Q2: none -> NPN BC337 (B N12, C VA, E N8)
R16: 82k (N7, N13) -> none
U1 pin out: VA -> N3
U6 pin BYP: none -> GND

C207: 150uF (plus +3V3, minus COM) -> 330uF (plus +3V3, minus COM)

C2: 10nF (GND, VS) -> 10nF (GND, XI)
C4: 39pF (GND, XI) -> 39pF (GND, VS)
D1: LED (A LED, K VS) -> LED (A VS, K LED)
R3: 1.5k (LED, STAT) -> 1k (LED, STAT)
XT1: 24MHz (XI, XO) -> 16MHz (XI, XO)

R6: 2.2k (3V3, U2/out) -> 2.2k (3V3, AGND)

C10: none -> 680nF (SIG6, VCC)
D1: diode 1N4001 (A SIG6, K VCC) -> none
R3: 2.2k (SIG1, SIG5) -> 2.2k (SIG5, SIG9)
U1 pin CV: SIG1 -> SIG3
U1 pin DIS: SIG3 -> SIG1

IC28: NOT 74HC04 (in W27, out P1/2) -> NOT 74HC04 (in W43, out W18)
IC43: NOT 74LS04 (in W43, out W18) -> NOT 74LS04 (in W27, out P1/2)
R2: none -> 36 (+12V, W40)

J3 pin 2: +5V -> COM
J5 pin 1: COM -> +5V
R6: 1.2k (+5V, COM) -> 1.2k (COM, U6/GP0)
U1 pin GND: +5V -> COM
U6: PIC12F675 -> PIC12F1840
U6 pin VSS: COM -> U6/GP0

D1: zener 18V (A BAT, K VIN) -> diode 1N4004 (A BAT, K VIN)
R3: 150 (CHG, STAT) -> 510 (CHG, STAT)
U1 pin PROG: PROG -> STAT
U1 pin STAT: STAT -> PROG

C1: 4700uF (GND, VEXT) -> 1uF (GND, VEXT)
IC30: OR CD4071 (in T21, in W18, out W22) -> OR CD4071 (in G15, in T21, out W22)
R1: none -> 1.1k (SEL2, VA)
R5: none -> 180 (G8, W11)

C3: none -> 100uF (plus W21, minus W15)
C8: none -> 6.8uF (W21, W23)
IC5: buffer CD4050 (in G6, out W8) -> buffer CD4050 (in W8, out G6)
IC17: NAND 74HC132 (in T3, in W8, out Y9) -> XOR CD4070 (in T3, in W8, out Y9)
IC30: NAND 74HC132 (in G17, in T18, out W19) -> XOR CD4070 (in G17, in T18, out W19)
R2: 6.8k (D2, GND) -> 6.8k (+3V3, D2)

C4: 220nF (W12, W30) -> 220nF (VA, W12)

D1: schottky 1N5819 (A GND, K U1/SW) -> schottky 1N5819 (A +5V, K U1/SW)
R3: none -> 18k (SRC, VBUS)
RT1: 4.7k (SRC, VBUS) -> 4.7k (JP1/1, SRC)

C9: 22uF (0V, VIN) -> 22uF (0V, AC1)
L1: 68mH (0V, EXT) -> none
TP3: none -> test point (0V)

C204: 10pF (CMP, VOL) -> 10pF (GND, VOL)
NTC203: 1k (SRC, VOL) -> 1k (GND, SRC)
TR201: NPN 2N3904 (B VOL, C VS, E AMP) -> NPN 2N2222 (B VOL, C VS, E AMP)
################
Everything above from the line with "U1 pin CV: SIG1 -> SIG3" to the line with "C1: 4700uF (GND, VEXT) -> 1uF (GND, VEXT)", both included, must be repeated exactly, and nothing outside that range.

U1 pin CV: SIG1 -> SIG3
U1 pin DIS: SIG3 -> SIG1

IC28: NOT 74HC04 (in W27, out P1/2) -> NOT 74HC04 (in W43, out W18)
IC43: NOT 74LS04 (in W43, out W18) -> NOT 74LS04 (in W27, out P1/2)
R2: none -> 36 (+12V, W40)

J3 pin 2: +5V -> COM
J5 pin 1: COM -> +5V
R6: 1.2k (+5V, COM) -> 1.2k (COM, U6/GP0)
U1 pin GND: +5V -> COM
U6: PIC12F675 -> PIC12F1840
U6 pin VSS: COM -> U6/GP0

D1: zener 18V (A BAT, K VIN) -> diode 1N4004 (A BAT, K VIN)
R3: 150 (CHG, STAT) -> 510 (CHG, STAT)
U1 pin PROG: PROG -> STAT
U1 pin STAT: STAT -> PROG

C1: 4700uF (GND, VEXT) -> 1uF (GND, VEXT)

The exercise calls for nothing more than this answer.